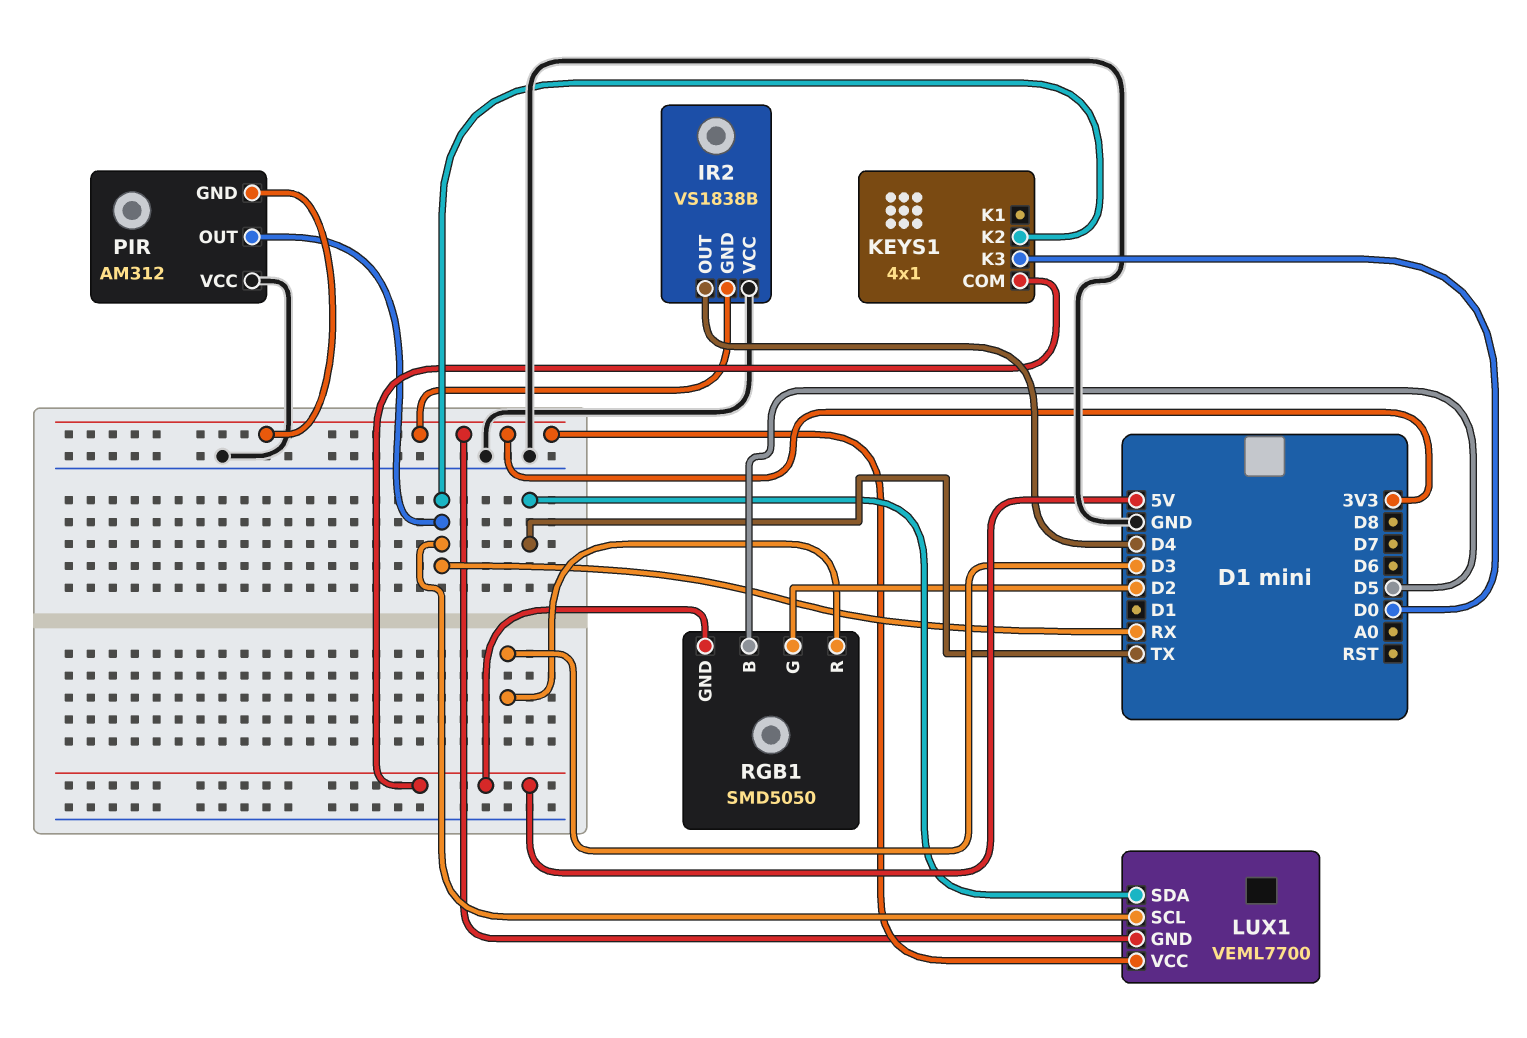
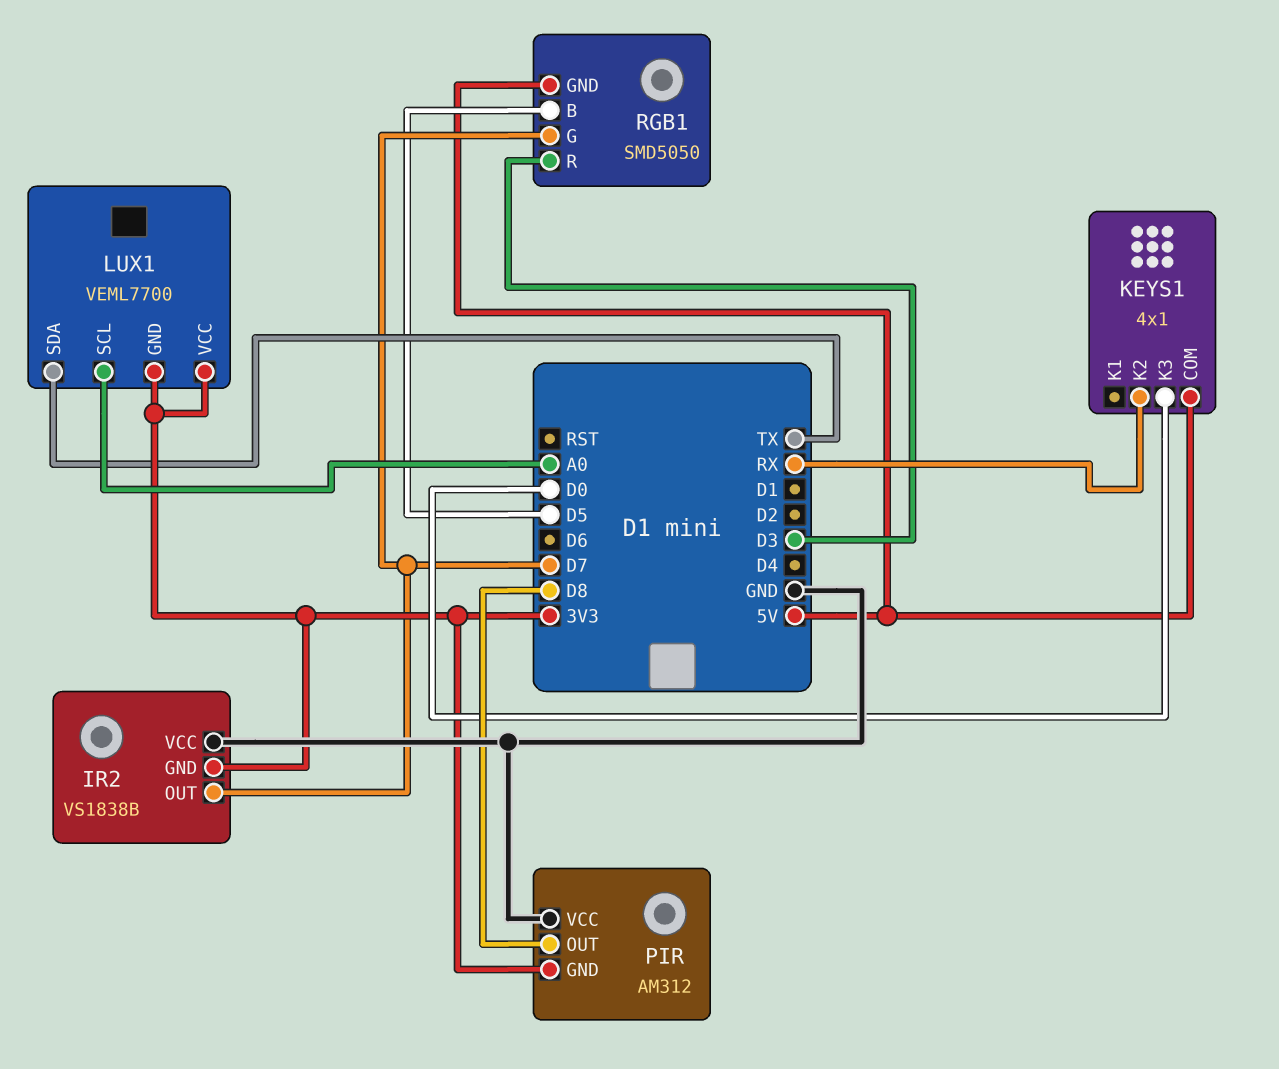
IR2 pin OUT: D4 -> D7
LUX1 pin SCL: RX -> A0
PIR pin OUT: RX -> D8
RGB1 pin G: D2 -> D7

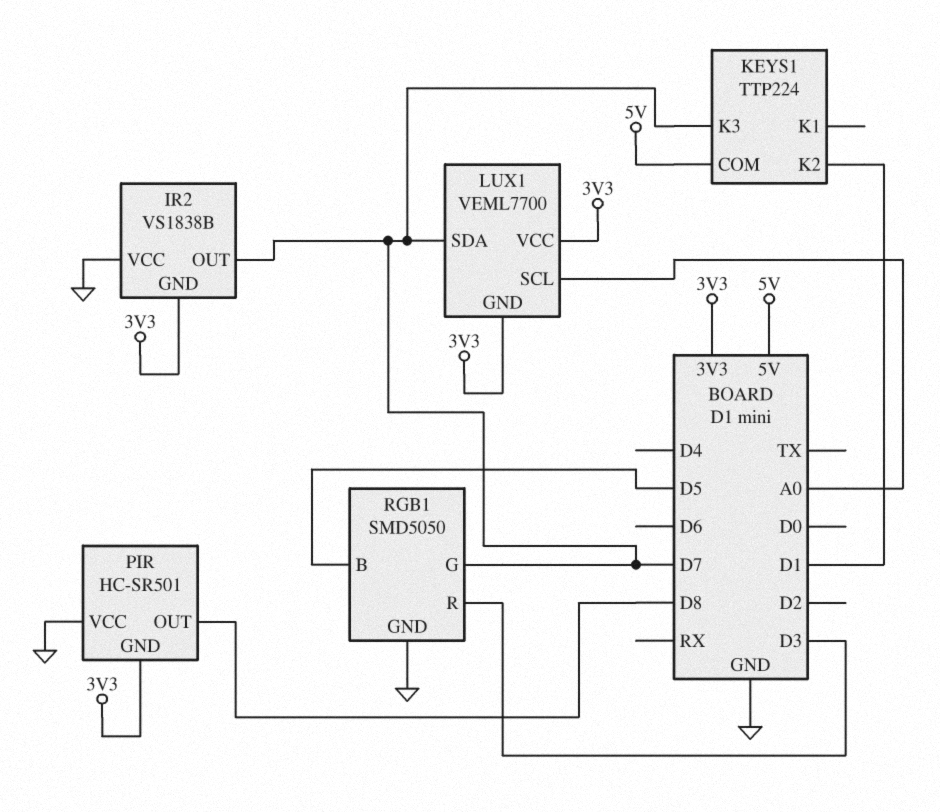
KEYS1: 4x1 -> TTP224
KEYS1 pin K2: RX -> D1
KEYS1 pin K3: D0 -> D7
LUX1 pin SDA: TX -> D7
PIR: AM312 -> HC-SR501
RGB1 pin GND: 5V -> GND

(WORK ORDER):
Copy the listing character for character, pictures omitted.

(TASK SOLUTION):
IR2 pin OUT: D4 -> D7
LUX1 pin SCL: RX -> A0
PIR pin OUT: RX -> D8
RGB1 pin G: D2 -> D7

KEYS1: 4x1 -> TTP224
KEYS1 pin K2: RX -> D1
KEYS1 pin K3: D0 -> D7
LUX1 pin SDA: TX -> D7
PIR: AM312 -> HC-SR501
RGB1 pin GND: 5V -> GND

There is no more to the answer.